[Task requirements]
Your reply must hold the lines from the one containing "[(545,614),(559,594),(543,582),(529,602),(545,614)]" to the end of the entries, copied exactly, with pictures excluded.

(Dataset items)

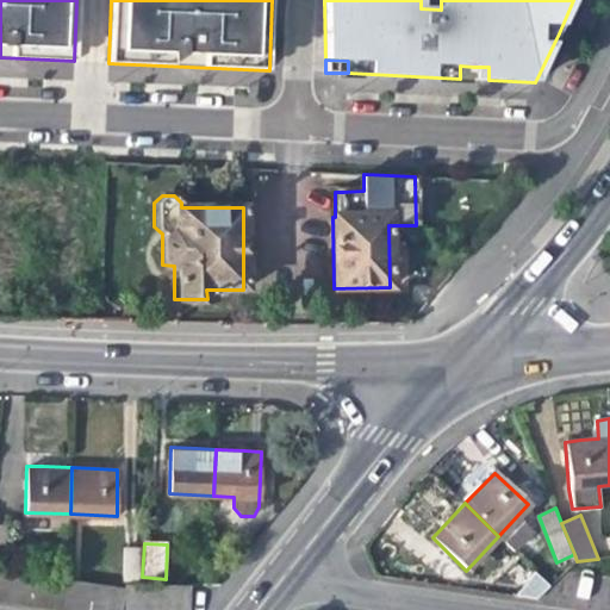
[(120,582),(125,582),(137,582),(138,548),(123,548),(120,582)]
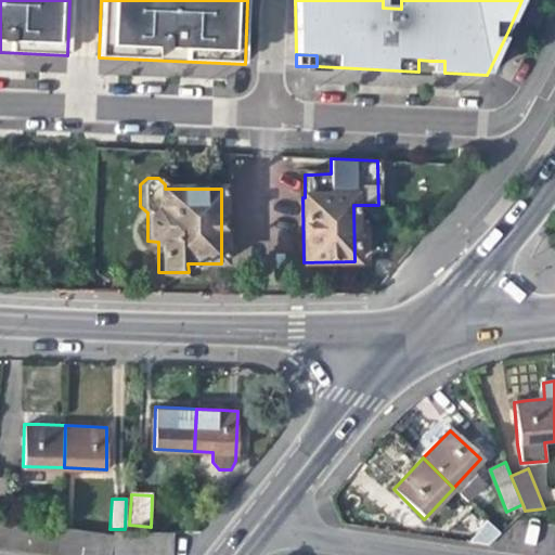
[(62,527),(0,517),(0,545),(64,554),(169,554),(171,531),(125,529),(114,529),(114,533),(62,527)]
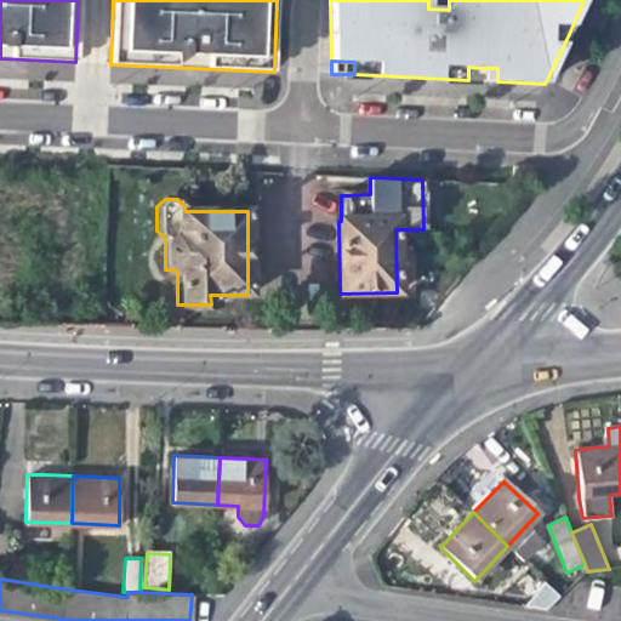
[(545,614),(559,594),(543,582),(529,602),(545,614)]
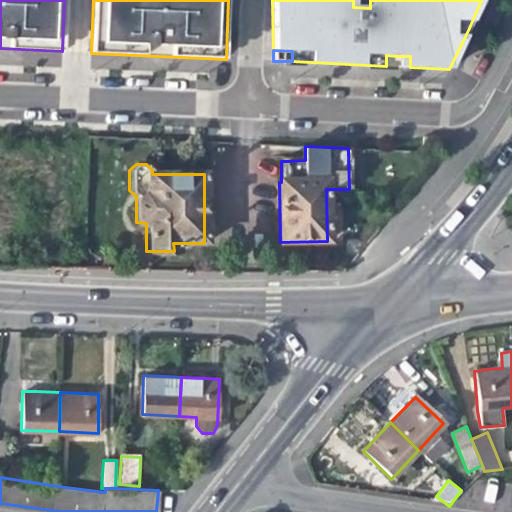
All buildings are outlined.
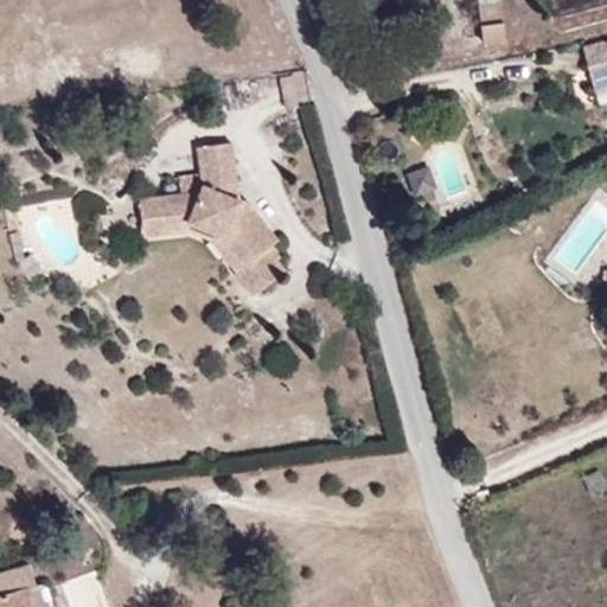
[(500,48),(493,0),(466,0),(473,52),(500,48)]
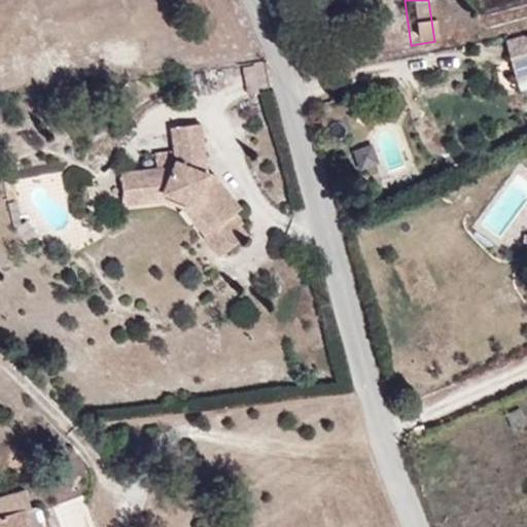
[(526,73),(526,32),(513,35),(522,74),(526,73)]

[Result for this exercise]
[(545,614),(559,594),(543,582),(529,602),(545,614)]
All buildings are outlined.
[(500,48),(493,0),(466,0),(473,52),(500,48)]
[(526,73),(526,32),(513,35),(522,74),(526,73)]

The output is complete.